Write out every line below again exactly as it stands, skipping each image.

··· Dataset extract ···

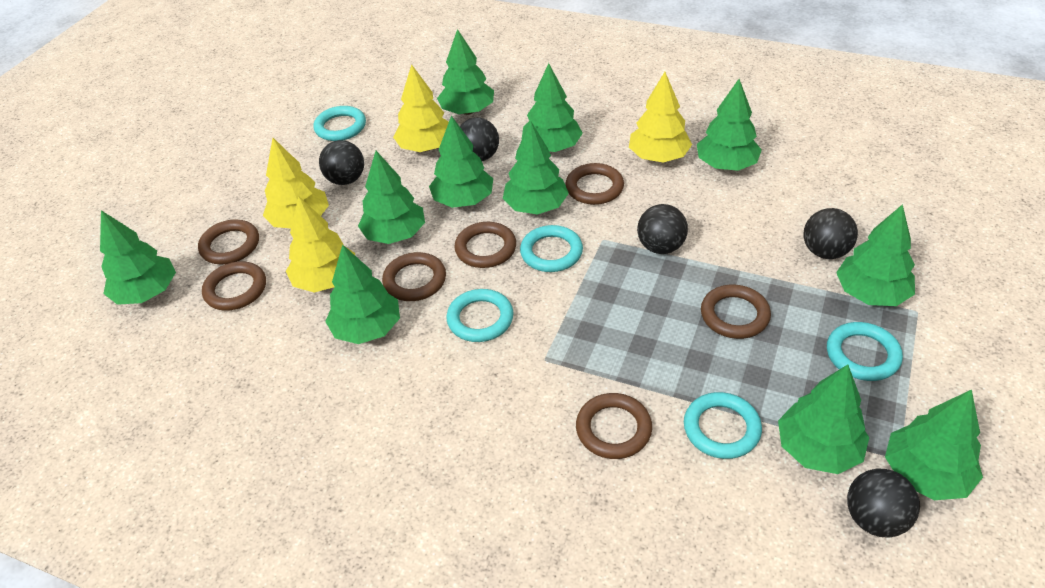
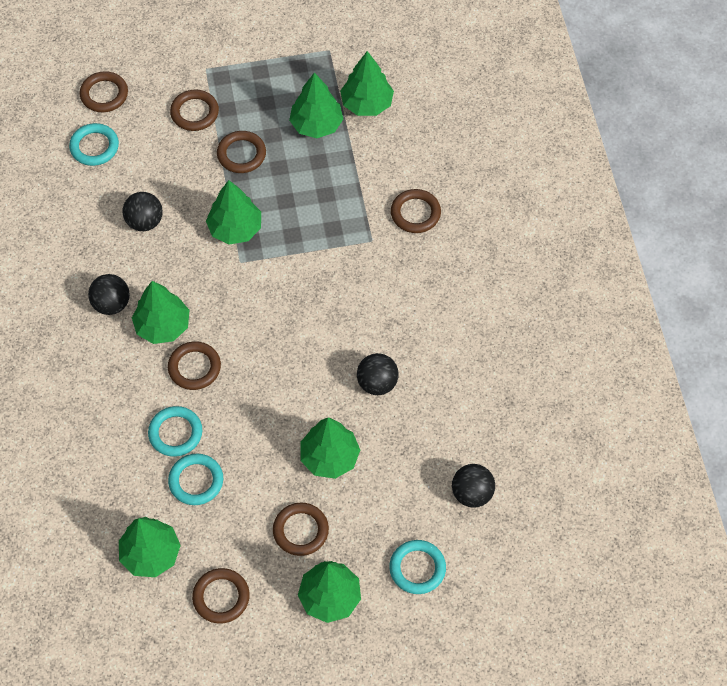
black ball: 5 -> 4
green tree: 11 -> 7
turquoise ring: 5 -> 4
yellow tree: 4 -> 0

···

◆ Answer area ◆
black ball: 5 -> 4
green tree: 11 -> 7
turquoise ring: 5 -> 4
yellow tree: 4 -> 0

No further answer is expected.